> TASK INSTRUCTIONS: Copy every line of the records below verbatim, leaving out the picture lines.

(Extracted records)
_ _ _
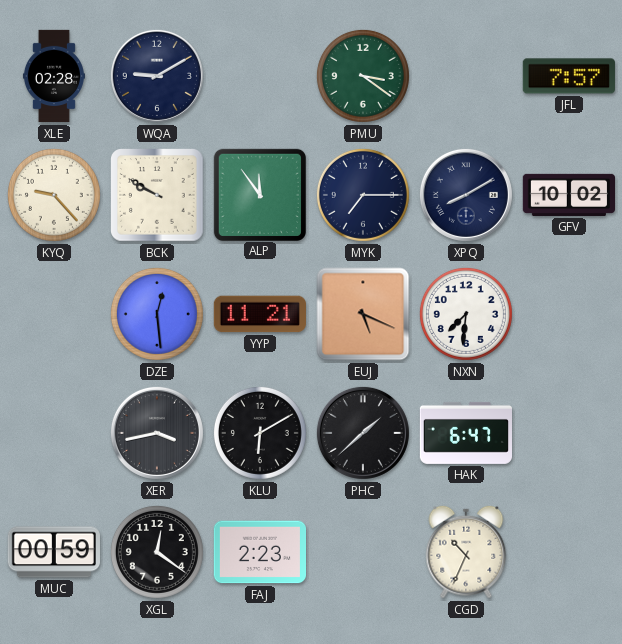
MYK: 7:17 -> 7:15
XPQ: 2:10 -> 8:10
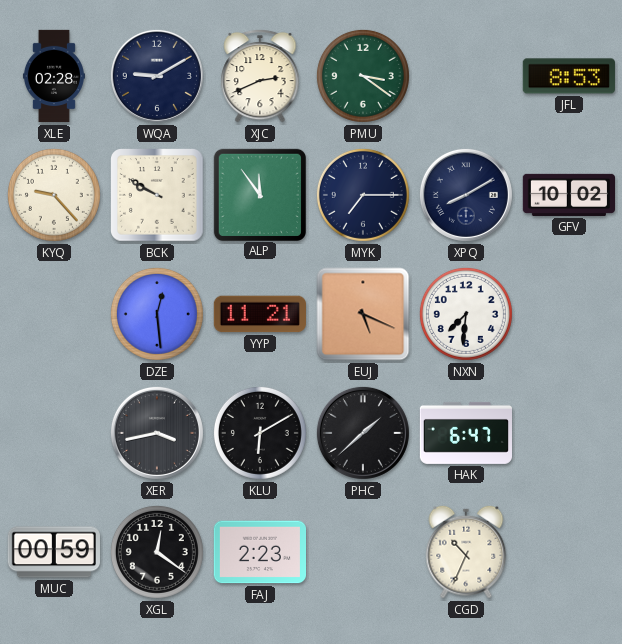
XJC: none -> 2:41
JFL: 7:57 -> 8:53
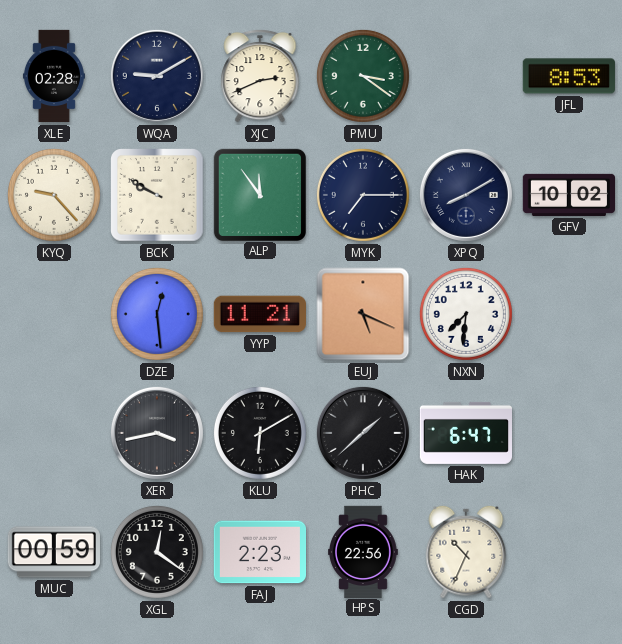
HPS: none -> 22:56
_ _ _
> ANSWER TO THIS TASK:
MYK: 7:17 -> 7:15
XPQ: 2:10 -> 8:10
XJC: none -> 2:41
JFL: 7:57 -> 8:53
HPS: none -> 22:56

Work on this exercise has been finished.